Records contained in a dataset
=-=-=
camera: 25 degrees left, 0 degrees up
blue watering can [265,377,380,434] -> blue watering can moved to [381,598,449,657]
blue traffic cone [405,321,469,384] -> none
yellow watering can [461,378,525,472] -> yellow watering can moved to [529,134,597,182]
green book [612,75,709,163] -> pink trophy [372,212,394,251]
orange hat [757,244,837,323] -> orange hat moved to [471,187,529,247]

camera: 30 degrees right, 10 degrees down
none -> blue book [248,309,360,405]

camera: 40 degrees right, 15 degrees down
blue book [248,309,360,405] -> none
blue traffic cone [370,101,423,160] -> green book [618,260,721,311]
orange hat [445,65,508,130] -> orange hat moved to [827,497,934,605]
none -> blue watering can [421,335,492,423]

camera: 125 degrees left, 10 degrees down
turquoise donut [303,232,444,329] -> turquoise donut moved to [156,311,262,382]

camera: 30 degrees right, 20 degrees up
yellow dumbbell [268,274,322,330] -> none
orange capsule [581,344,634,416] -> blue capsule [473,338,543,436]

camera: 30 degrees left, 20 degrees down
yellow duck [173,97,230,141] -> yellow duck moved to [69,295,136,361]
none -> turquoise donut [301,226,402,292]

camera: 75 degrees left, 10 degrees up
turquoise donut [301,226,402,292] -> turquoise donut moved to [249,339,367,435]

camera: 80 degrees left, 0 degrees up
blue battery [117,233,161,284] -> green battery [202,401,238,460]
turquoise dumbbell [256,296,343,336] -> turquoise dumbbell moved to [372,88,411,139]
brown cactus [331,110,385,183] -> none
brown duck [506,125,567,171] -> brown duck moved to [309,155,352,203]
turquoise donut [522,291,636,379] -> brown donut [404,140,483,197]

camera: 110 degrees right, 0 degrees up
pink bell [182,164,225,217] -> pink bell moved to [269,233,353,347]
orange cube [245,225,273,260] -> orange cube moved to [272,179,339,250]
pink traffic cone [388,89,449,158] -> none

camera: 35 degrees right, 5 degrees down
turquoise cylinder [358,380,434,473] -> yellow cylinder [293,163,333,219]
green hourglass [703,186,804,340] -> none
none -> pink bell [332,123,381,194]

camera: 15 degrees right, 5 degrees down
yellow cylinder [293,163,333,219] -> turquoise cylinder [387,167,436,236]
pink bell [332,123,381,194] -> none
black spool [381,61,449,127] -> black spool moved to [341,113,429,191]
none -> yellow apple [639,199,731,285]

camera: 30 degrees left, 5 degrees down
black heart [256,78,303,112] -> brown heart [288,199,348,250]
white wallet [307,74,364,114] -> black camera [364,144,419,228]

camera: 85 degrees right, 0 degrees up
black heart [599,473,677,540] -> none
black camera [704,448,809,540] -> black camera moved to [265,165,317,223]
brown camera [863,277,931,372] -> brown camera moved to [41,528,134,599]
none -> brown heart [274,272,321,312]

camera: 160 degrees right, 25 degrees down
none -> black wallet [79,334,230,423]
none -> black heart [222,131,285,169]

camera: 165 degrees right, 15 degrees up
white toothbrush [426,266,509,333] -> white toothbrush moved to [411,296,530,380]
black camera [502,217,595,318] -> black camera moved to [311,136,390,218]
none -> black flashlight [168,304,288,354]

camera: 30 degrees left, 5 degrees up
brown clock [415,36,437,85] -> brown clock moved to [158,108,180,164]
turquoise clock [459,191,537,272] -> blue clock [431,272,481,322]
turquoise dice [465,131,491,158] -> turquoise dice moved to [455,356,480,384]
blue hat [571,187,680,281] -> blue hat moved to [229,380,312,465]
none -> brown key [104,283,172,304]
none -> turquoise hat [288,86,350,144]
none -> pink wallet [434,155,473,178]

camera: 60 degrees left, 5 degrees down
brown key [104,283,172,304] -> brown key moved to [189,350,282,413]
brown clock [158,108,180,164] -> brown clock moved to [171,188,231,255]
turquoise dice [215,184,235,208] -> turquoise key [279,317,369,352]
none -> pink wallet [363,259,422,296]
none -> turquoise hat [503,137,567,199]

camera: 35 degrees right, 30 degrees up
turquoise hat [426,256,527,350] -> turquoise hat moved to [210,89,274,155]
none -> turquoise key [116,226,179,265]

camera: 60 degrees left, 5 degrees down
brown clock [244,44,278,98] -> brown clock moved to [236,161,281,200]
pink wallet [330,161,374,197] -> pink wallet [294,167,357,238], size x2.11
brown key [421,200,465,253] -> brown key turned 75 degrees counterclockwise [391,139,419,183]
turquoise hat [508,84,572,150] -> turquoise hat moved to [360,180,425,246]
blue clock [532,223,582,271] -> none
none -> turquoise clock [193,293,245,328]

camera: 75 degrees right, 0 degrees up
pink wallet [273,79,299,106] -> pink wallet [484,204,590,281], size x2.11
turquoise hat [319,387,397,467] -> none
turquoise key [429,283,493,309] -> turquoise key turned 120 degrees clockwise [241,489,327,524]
=-=-=
What to work on:
All of the data above is to be given again, word for word.

Final answer:
camera: 25 degrees left, 0 degrees up
blue watering can [265,377,380,434] -> blue watering can moved to [381,598,449,657]
blue traffic cone [405,321,469,384] -> none
yellow watering can [461,378,525,472] -> yellow watering can moved to [529,134,597,182]
green book [612,75,709,163] -> pink trophy [372,212,394,251]
orange hat [757,244,837,323] -> orange hat moved to [471,187,529,247]

camera: 30 degrees right, 10 degrees down
none -> blue book [248,309,360,405]

camera: 40 degrees right, 15 degrees down
blue book [248,309,360,405] -> none
blue traffic cone [370,101,423,160] -> green book [618,260,721,311]
orange hat [445,65,508,130] -> orange hat moved to [827,497,934,605]
none -> blue watering can [421,335,492,423]

camera: 125 degrees left, 10 degrees down
turquoise donut [303,232,444,329] -> turquoise donut moved to [156,311,262,382]

camera: 30 degrees right, 20 degrees up
yellow dumbbell [268,274,322,330] -> none
orange capsule [581,344,634,416] -> blue capsule [473,338,543,436]

camera: 30 degrees left, 20 degrees down
yellow duck [173,97,230,141] -> yellow duck moved to [69,295,136,361]
none -> turquoise donut [301,226,402,292]

camera: 75 degrees left, 10 degrees up
turquoise donut [301,226,402,292] -> turquoise donut moved to [249,339,367,435]

camera: 80 degrees left, 0 degrees up
blue battery [117,233,161,284] -> green battery [202,401,238,460]
turquoise dumbbell [256,296,343,336] -> turquoise dumbbell moved to [372,88,411,139]
brown cactus [331,110,385,183] -> none
brown duck [506,125,567,171] -> brown duck moved to [309,155,352,203]
turquoise donut [522,291,636,379] -> brown donut [404,140,483,197]

camera: 110 degrees right, 0 degrees up
pink bell [182,164,225,217] -> pink bell moved to [269,233,353,347]
orange cube [245,225,273,260] -> orange cube moved to [272,179,339,250]
pink traffic cone [388,89,449,158] -> none

camera: 35 degrees right, 5 degrees down
turquoise cylinder [358,380,434,473] -> yellow cylinder [293,163,333,219]
green hourglass [703,186,804,340] -> none
none -> pink bell [332,123,381,194]

camera: 15 degrees right, 5 degrees down
yellow cylinder [293,163,333,219] -> turquoise cylinder [387,167,436,236]
pink bell [332,123,381,194] -> none
black spool [381,61,449,127] -> black spool moved to [341,113,429,191]
none -> yellow apple [639,199,731,285]

camera: 30 degrees left, 5 degrees down
black heart [256,78,303,112] -> brown heart [288,199,348,250]
white wallet [307,74,364,114] -> black camera [364,144,419,228]

camera: 85 degrees right, 0 degrees up
black heart [599,473,677,540] -> none
black camera [704,448,809,540] -> black camera moved to [265,165,317,223]
brown camera [863,277,931,372] -> brown camera moved to [41,528,134,599]
none -> brown heart [274,272,321,312]

camera: 160 degrees right, 25 degrees down
none -> black wallet [79,334,230,423]
none -> black heart [222,131,285,169]

camera: 165 degrees right, 15 degrees up
white toothbrush [426,266,509,333] -> white toothbrush moved to [411,296,530,380]
black camera [502,217,595,318] -> black camera moved to [311,136,390,218]
none -> black flashlight [168,304,288,354]

camera: 30 degrees left, 5 degrees up
brown clock [415,36,437,85] -> brown clock moved to [158,108,180,164]
turquoise clock [459,191,537,272] -> blue clock [431,272,481,322]
turquoise dice [465,131,491,158] -> turquoise dice moved to [455,356,480,384]
blue hat [571,187,680,281] -> blue hat moved to [229,380,312,465]
none -> brown key [104,283,172,304]
none -> turquoise hat [288,86,350,144]
none -> pink wallet [434,155,473,178]

camera: 60 degrees left, 5 degrees down
brown key [104,283,172,304] -> brown key moved to [189,350,282,413]
brown clock [158,108,180,164] -> brown clock moved to [171,188,231,255]
turquoise dice [215,184,235,208] -> turquoise key [279,317,369,352]
none -> pink wallet [363,259,422,296]
none -> turquoise hat [503,137,567,199]

camera: 35 degrees right, 30 degrees up
turquoise hat [426,256,527,350] -> turquoise hat moved to [210,89,274,155]
none -> turquoise key [116,226,179,265]

camera: 60 degrees left, 5 degrees down
brown clock [244,44,278,98] -> brown clock moved to [236,161,281,200]
pink wallet [330,161,374,197] -> pink wallet [294,167,357,238], size x2.11
brown key [421,200,465,253] -> brown key turned 75 degrees counterclockwise [391,139,419,183]
turquoise hat [508,84,572,150] -> turquoise hat moved to [360,180,425,246]
blue clock [532,223,582,271] -> none
none -> turquoise clock [193,293,245,328]

camera: 75 degrees right, 0 degrees up
pink wallet [273,79,299,106] -> pink wallet [484,204,590,281], size x2.11
turquoise hat [319,387,397,467] -> none
turquoise key [429,283,493,309] -> turquoise key turned 120 degrees clockwise [241,489,327,524]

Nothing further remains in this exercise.